Start of Block

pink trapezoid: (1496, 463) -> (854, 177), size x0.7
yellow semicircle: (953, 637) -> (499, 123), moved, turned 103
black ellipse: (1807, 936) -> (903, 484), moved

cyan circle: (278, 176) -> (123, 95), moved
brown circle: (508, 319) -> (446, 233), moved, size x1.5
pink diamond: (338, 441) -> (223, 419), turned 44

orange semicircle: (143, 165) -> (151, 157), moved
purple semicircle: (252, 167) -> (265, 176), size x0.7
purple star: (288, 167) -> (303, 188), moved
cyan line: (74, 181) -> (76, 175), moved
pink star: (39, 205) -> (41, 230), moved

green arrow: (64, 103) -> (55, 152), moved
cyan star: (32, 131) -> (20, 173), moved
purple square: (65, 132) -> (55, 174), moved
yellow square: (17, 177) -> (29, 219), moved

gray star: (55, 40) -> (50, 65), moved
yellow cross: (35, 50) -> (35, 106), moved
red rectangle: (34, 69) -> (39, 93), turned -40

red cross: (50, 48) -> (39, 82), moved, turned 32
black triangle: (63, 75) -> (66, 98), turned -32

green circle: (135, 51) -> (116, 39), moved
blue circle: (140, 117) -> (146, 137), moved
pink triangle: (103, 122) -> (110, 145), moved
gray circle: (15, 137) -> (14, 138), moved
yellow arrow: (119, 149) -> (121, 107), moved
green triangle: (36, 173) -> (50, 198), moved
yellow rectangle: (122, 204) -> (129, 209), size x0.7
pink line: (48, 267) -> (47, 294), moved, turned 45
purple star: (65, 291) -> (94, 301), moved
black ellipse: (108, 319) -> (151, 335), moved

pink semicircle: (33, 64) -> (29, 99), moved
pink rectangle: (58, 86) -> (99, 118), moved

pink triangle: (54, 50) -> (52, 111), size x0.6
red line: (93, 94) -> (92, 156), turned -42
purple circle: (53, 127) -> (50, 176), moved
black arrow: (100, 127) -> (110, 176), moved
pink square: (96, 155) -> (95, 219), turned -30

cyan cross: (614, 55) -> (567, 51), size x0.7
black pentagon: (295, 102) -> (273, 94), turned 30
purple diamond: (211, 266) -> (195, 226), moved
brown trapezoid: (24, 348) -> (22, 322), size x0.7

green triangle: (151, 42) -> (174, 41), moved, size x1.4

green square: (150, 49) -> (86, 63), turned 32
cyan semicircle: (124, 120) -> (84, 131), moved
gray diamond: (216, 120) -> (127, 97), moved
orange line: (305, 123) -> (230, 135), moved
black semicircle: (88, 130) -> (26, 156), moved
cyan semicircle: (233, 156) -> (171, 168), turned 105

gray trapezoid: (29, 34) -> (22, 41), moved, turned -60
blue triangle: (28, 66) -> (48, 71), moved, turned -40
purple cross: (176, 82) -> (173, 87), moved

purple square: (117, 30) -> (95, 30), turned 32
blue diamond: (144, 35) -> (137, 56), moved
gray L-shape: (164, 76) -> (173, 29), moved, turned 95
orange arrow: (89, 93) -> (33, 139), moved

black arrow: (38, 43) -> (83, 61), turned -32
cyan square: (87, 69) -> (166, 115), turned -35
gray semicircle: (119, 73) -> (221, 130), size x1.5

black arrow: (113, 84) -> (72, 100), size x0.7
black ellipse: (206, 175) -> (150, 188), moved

End of Block

[WHAT THE EXERCISE ASKS]
From the entries above, print the lines beginning at the one with "cyan semicircle: (233, 156)" and stopping after the one with "blue diamond: (144, 35) -> (137, 56), moved", exactly as written and with nothing else.

[EXERCISE OUTPUT]
cyan semicircle: (233, 156) -> (171, 168), turned 105

gray trapezoid: (29, 34) -> (22, 41), moved, turned -60
blue triangle: (28, 66) -> (48, 71), moved, turned -40
purple cross: (176, 82) -> (173, 87), moved

purple square: (117, 30) -> (95, 30), turned 32
blue diamond: (144, 35) -> (137, 56), moved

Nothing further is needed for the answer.